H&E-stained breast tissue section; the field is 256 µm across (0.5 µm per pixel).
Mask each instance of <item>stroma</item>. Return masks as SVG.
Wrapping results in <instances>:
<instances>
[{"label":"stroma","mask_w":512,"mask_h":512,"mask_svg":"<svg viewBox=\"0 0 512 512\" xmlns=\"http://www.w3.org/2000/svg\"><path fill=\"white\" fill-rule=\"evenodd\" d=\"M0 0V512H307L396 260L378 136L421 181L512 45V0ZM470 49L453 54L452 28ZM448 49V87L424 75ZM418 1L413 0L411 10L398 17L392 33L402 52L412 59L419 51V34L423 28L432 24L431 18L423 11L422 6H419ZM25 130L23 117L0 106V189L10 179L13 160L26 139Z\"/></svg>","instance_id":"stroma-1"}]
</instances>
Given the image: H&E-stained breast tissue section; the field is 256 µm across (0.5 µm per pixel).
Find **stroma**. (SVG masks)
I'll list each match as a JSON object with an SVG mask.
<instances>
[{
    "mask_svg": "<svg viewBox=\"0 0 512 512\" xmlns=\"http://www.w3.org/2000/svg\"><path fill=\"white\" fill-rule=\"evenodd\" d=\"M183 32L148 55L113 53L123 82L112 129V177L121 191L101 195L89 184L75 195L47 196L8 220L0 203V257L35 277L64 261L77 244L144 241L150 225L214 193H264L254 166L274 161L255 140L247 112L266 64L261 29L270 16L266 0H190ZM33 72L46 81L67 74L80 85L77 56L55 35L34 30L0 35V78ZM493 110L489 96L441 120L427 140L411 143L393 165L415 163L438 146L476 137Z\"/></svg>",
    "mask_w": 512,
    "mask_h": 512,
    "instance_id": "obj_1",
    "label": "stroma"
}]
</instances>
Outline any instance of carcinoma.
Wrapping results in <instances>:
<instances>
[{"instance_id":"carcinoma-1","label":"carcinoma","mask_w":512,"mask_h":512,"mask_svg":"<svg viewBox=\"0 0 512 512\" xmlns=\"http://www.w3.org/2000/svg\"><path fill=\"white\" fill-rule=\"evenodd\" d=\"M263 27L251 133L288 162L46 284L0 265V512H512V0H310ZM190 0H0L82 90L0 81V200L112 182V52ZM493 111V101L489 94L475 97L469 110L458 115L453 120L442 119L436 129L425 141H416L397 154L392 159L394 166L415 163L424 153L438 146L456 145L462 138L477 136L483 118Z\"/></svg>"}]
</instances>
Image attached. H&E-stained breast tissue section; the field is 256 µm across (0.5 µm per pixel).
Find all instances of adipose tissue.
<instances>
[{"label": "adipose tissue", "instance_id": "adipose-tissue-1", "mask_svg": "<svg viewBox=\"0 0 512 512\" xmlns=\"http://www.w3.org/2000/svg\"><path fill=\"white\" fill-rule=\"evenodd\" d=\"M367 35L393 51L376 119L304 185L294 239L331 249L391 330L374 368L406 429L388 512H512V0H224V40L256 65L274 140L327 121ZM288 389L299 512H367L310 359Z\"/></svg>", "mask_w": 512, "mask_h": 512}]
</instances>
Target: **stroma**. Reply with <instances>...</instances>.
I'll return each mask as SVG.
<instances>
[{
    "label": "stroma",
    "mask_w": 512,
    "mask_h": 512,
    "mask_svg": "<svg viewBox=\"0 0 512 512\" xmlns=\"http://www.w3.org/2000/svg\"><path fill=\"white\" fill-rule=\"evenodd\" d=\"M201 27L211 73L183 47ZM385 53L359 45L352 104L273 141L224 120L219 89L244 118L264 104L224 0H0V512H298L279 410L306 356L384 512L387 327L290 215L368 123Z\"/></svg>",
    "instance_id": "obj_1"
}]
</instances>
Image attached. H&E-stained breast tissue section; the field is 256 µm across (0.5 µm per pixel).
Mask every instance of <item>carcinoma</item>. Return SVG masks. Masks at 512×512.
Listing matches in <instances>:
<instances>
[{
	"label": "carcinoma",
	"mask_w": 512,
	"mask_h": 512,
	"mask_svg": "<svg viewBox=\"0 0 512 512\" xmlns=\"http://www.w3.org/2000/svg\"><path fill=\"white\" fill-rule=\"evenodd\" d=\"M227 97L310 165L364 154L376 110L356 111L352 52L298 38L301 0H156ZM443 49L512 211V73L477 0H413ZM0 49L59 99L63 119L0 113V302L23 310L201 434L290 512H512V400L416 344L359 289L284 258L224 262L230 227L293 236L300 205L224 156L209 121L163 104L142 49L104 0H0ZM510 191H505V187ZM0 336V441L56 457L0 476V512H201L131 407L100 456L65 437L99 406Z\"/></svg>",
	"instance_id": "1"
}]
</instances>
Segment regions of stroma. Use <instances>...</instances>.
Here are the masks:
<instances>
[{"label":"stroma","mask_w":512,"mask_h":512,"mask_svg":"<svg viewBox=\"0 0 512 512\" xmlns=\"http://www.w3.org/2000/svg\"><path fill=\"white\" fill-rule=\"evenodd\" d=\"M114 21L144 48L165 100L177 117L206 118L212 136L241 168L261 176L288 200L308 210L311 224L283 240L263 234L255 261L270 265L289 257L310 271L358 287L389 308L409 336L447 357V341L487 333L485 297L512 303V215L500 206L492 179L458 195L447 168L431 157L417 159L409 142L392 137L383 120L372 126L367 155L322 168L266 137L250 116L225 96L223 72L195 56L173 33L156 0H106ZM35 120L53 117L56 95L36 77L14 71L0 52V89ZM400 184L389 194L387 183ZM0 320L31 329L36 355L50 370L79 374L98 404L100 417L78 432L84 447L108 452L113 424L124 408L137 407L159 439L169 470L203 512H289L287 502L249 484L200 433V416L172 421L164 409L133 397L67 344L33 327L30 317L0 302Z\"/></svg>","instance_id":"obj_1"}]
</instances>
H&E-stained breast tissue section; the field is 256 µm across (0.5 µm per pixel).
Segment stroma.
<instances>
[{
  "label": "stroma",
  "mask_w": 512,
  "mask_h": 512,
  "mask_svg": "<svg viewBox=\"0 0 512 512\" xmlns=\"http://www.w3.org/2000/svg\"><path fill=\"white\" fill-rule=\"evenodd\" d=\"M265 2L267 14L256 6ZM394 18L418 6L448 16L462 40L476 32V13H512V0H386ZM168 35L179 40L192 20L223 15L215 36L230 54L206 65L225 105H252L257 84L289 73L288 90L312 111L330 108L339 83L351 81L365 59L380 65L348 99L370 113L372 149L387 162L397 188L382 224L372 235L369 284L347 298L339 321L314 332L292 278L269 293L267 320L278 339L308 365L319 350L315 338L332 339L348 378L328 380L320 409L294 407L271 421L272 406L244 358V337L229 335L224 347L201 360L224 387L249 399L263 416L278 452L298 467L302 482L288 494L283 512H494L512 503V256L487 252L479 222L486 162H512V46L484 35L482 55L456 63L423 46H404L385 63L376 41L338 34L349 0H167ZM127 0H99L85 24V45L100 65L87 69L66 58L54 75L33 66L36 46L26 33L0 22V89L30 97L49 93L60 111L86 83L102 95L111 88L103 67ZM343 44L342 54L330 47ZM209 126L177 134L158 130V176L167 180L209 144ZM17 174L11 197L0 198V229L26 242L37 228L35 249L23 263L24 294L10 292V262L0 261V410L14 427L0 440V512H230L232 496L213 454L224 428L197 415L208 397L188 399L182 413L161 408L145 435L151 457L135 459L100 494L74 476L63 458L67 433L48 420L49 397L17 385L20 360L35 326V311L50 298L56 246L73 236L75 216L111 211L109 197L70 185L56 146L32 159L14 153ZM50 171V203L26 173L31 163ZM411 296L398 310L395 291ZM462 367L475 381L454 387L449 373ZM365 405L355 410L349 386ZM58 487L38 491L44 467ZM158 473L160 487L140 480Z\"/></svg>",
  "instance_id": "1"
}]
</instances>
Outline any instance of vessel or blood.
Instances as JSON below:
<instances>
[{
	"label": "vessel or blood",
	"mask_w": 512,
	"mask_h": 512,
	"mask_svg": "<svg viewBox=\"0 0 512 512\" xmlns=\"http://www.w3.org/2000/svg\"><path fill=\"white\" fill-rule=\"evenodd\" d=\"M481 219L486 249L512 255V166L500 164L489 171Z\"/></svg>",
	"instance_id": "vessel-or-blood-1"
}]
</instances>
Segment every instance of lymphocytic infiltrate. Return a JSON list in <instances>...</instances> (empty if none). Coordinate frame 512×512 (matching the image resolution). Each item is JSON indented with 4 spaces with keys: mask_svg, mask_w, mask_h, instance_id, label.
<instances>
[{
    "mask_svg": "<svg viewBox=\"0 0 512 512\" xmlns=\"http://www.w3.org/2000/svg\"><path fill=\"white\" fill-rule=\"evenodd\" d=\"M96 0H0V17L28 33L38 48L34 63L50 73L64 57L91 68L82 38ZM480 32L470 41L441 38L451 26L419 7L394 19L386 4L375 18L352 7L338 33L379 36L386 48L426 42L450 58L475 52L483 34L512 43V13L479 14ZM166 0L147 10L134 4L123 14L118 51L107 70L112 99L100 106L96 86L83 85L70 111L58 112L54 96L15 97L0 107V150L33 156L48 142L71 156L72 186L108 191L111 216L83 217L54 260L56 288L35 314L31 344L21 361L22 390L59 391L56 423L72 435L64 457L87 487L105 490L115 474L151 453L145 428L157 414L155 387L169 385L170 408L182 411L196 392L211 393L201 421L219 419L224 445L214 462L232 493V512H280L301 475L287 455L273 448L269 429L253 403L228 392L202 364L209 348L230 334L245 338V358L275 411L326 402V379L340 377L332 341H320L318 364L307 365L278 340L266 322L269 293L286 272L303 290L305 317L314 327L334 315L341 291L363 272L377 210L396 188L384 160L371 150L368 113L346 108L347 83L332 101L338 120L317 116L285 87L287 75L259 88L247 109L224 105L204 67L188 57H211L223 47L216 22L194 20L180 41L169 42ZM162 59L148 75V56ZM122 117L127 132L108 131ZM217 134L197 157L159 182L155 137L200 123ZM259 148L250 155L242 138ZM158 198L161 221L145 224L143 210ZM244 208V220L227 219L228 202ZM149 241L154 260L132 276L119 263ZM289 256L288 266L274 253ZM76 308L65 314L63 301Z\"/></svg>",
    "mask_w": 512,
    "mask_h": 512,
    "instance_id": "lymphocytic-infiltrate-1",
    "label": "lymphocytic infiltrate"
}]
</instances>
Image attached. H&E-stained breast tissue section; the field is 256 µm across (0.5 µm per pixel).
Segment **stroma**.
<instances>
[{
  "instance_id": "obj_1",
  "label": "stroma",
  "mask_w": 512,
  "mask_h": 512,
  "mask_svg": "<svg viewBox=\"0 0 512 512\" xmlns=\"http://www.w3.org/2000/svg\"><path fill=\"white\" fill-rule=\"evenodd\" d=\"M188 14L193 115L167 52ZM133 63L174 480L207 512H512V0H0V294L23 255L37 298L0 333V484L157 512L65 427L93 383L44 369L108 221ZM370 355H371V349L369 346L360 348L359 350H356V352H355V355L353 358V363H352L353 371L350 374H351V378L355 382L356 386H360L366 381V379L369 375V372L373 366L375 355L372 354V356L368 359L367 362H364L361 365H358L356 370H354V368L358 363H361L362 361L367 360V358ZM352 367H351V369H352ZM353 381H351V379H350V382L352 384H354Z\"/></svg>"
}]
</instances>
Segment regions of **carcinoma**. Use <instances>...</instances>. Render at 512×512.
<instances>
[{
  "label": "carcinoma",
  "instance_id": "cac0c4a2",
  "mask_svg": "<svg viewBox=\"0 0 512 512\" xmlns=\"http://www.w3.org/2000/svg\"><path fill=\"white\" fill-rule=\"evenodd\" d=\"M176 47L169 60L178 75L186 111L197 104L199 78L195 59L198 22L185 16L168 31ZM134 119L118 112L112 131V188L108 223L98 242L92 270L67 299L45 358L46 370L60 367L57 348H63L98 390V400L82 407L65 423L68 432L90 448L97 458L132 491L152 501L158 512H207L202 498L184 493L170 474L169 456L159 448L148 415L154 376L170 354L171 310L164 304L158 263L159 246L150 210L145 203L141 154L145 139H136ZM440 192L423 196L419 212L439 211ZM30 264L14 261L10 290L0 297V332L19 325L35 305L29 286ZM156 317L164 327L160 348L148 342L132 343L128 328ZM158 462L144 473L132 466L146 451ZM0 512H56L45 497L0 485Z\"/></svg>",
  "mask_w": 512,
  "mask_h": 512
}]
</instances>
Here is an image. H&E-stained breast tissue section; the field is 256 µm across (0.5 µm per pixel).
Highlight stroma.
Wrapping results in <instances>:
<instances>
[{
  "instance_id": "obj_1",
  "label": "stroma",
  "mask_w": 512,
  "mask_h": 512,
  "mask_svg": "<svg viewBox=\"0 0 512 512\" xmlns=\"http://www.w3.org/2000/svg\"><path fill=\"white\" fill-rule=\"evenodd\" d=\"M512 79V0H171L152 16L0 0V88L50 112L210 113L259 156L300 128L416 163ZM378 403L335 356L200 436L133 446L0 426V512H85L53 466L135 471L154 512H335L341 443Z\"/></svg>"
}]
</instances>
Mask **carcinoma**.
********************
Extract the first line above and each line after it up to and including the one with "Given the image: H&E-stained", please, exactly and with nothing else.

- _TASK ANSWER_
H&E-stained breast tissue section; the field is 256 µm across (0.5 µm per pixel).
Mask each instance of <item>stroma</item>. Return masks as SVG.
Wrapping results in <instances>:
<instances>
[{"label":"stroma","mask_w":512,"mask_h":512,"mask_svg":"<svg viewBox=\"0 0 512 512\" xmlns=\"http://www.w3.org/2000/svg\"><path fill=\"white\" fill-rule=\"evenodd\" d=\"M0 0V512H307L396 260L378 136L421 181L512 45V0ZM470 49L453 54L452 28ZM448 49V87L424 75ZM418 1L413 0L411 10L398 17L392 33L402 52L412 59L419 51V34L423 28L432 24L431 18L423 11L422 6H419ZM25 130L23 117L0 106V189L10 179L13 160L26 139Z\"/></svg>","instance_id":"stroma-1"}]
</instances>
Given the image: H&E-stained breast tissue section; the field is 256 µm across (0.5 µm per pixel).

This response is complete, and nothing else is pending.